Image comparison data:
╔══
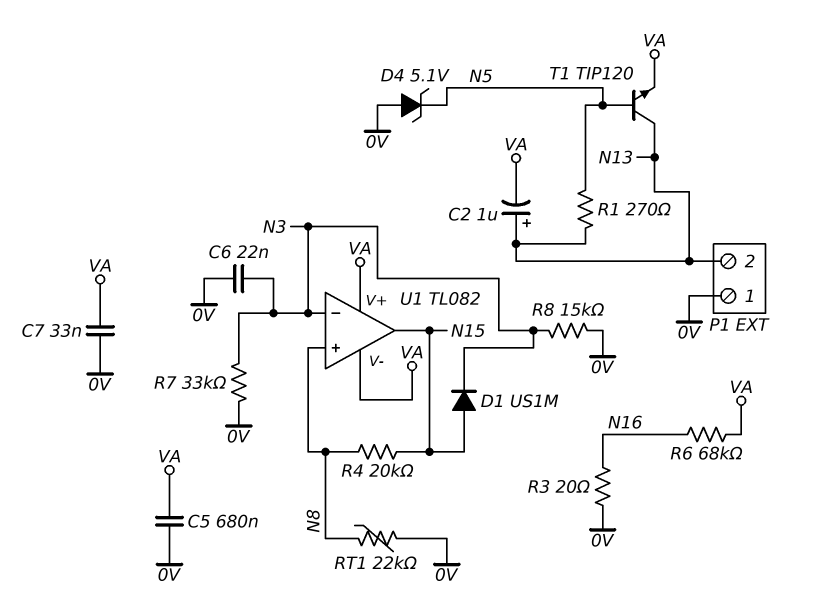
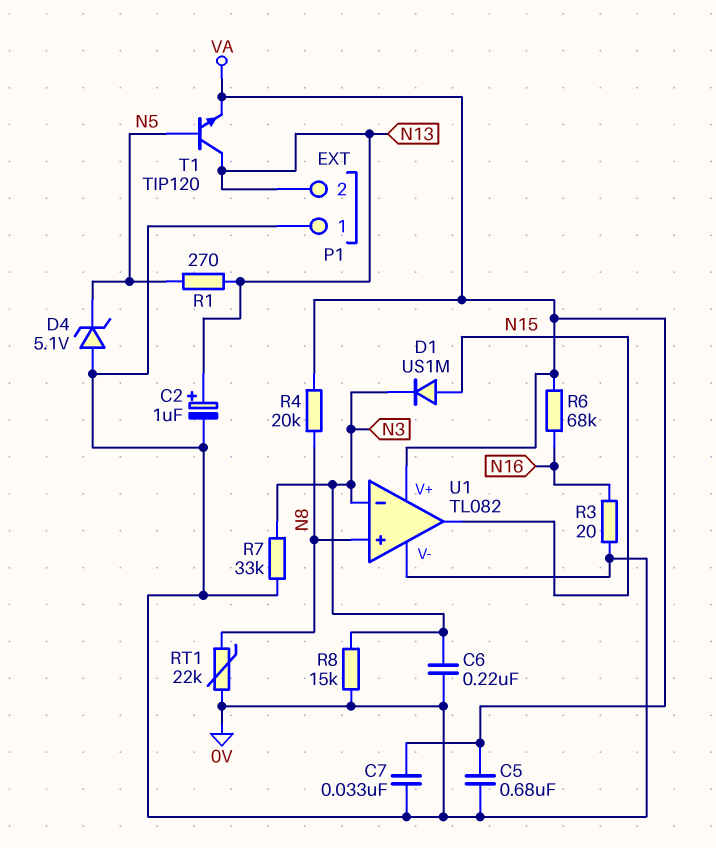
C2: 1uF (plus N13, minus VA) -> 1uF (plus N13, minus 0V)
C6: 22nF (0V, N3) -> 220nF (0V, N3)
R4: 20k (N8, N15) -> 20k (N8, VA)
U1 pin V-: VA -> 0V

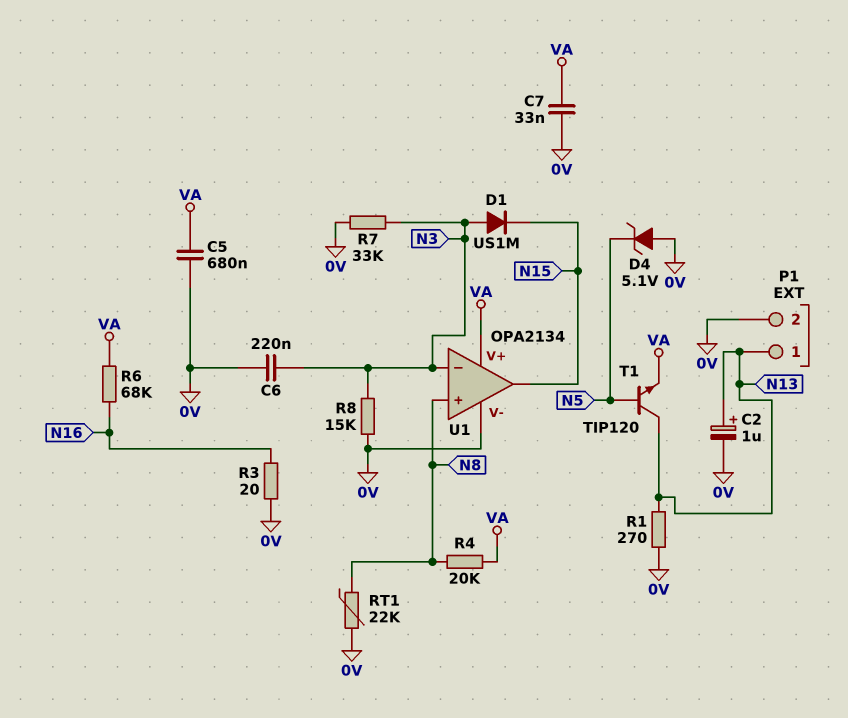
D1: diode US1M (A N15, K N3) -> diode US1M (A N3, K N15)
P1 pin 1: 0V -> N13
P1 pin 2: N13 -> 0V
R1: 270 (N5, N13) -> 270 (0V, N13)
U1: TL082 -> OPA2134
╚══
• What you will do:
Write out, word for word, the lines from the one containing "P1 pin 1: 0V -> N13" through the end of the records, with no other lines.

• Exercise output:
P1 pin 1: 0V -> N13
P1 pin 2: N13 -> 0V
R1: 270 (N5, N13) -> 270 (0V, N13)
U1: TL082 -> OPA2134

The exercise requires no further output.